## EXERCISE AIM:
Any picture in the data below gets skipped; print all the rest exactly.

## SUPPLIED DATA:
____________

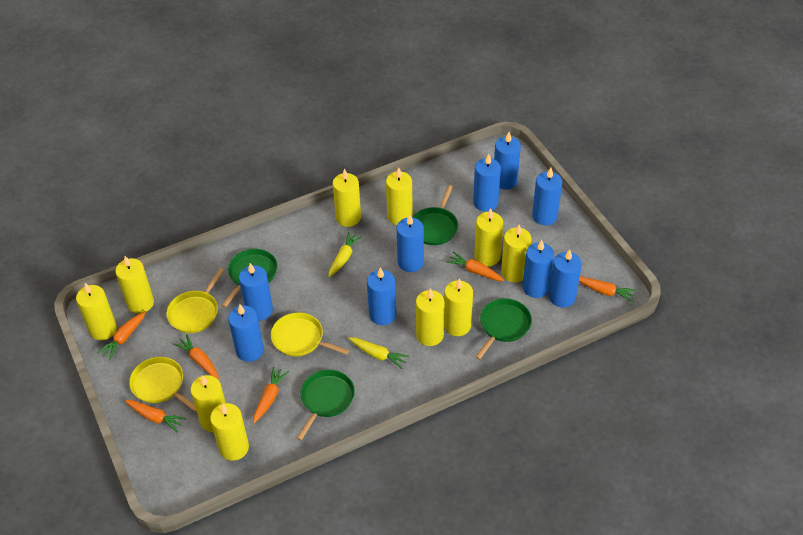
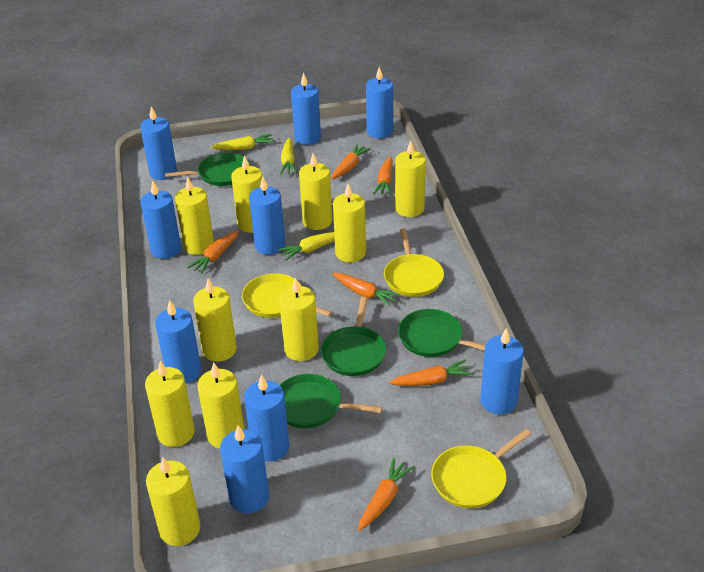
yellow carrot: 2 -> 3

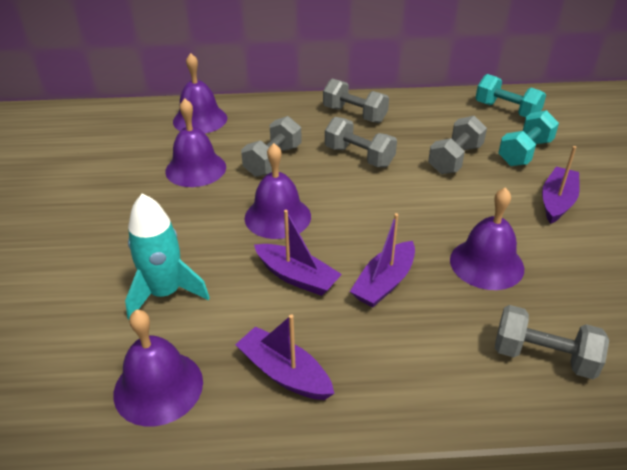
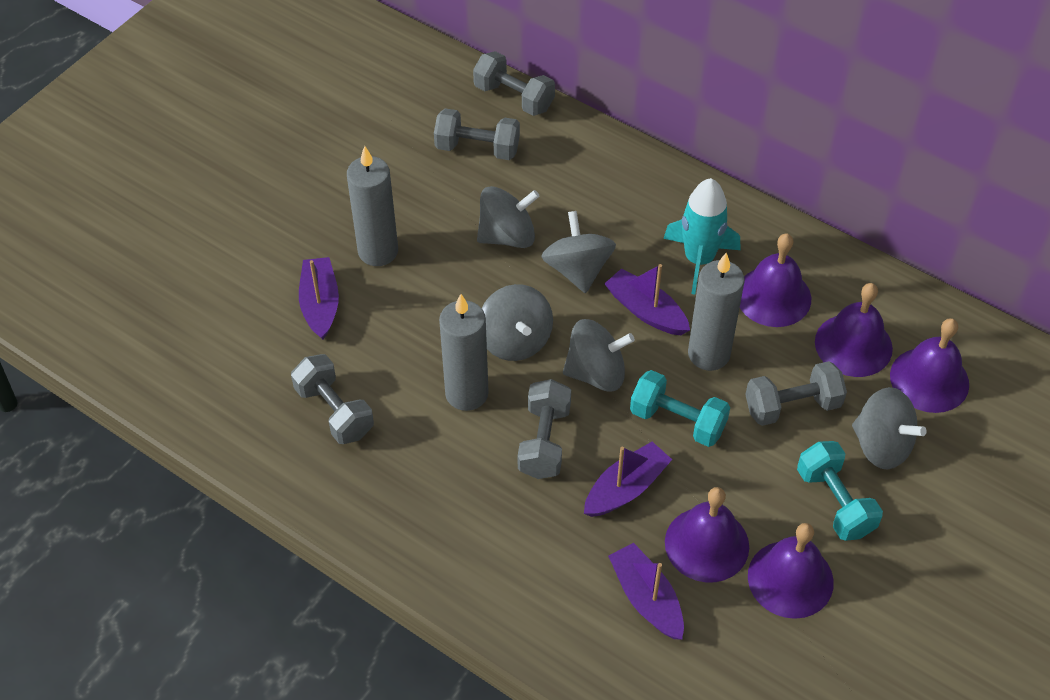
grey candle: 0 -> 3
grey spinning top: 0 -> 5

____________

## RESPONSE TO THIS EXERCISE:
yellow carrot: 2 -> 3

grey candle: 0 -> 3
grey spinning top: 0 -> 5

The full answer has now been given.